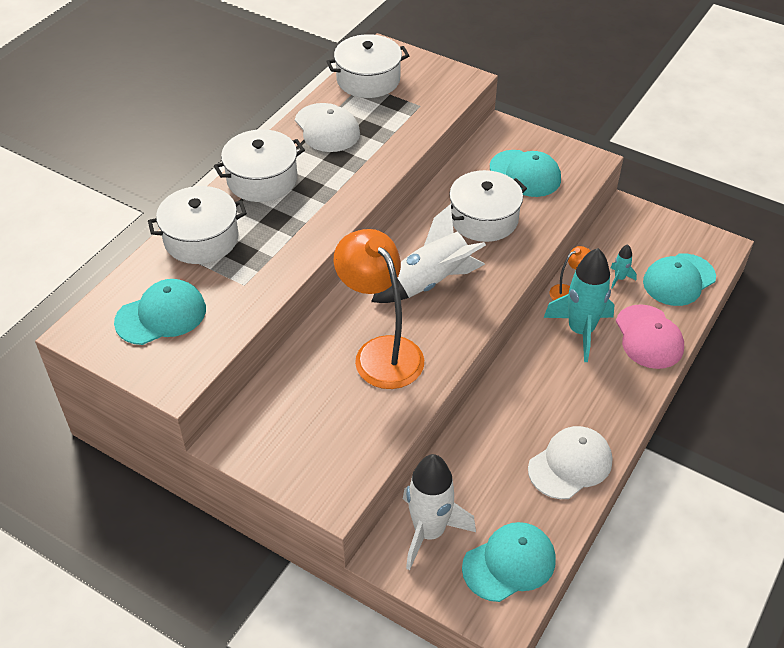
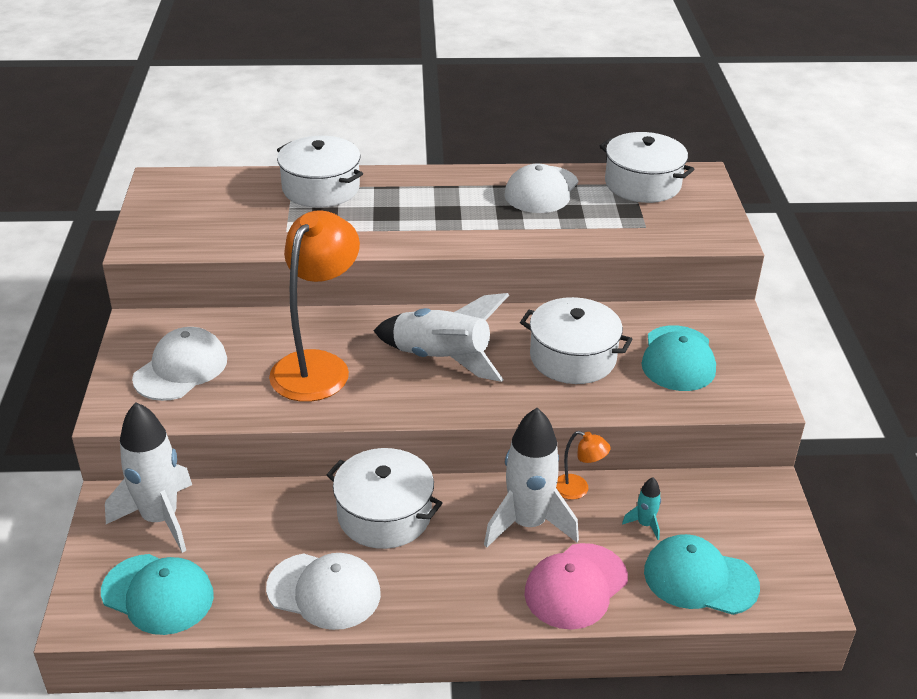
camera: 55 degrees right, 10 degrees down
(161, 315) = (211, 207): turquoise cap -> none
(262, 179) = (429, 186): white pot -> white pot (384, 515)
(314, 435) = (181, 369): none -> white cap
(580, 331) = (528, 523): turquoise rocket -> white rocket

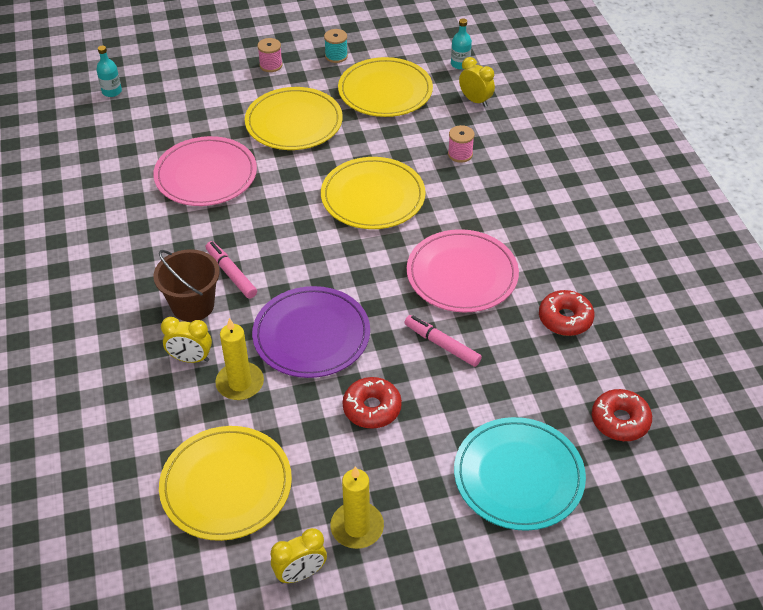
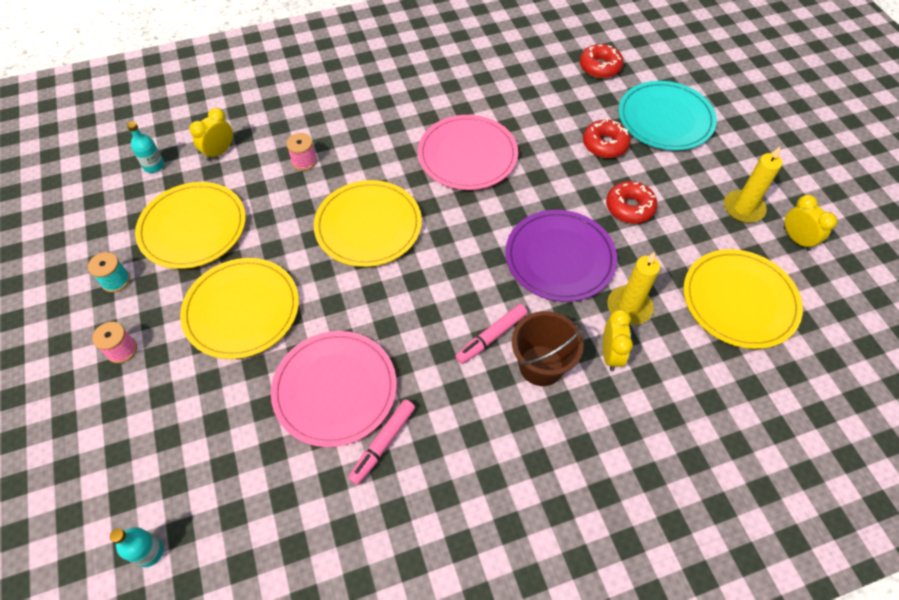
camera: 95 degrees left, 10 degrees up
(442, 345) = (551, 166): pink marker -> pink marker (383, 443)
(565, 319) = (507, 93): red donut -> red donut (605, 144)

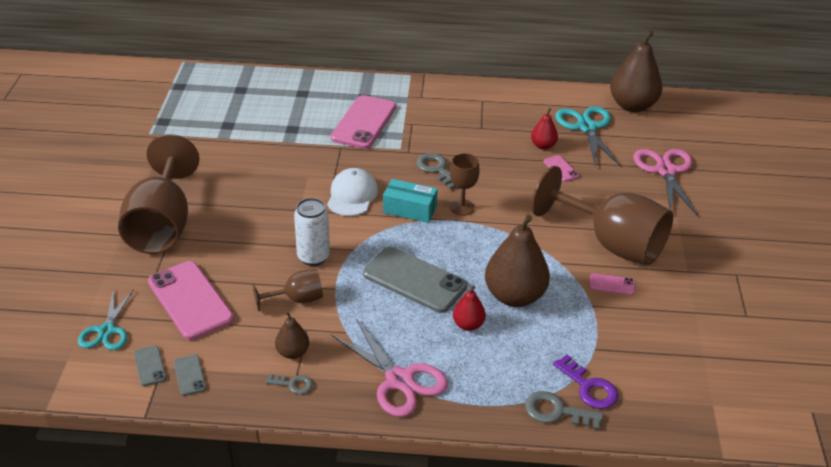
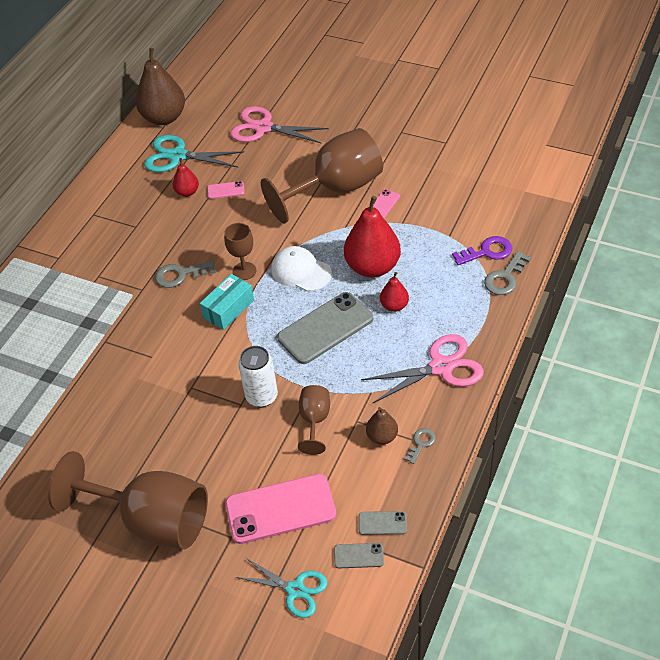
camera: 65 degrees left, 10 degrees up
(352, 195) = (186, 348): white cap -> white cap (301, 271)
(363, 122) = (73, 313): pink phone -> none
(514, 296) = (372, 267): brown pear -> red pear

• TASK DESCRIPTION
Could you write out, word for word, the lines from the one containing "camera: 95 degrees left, 10 degrees up" through the last line of the records, leaving out the pictures?

• ANSWER TO THE EXERCISE
camera: 95 degrees left, 10 degrees up
(442, 345) = (551, 166): pink marker -> pink marker (383, 443)
(565, 319) = (507, 93): red donut -> red donut (605, 144)

camera: 65 degrees left, 10 degrees up
(352, 195) = (186, 348): white cap -> white cap (301, 271)
(363, 122) = (73, 313): pink phone -> none
(514, 296) = (372, 267): brown pear -> red pear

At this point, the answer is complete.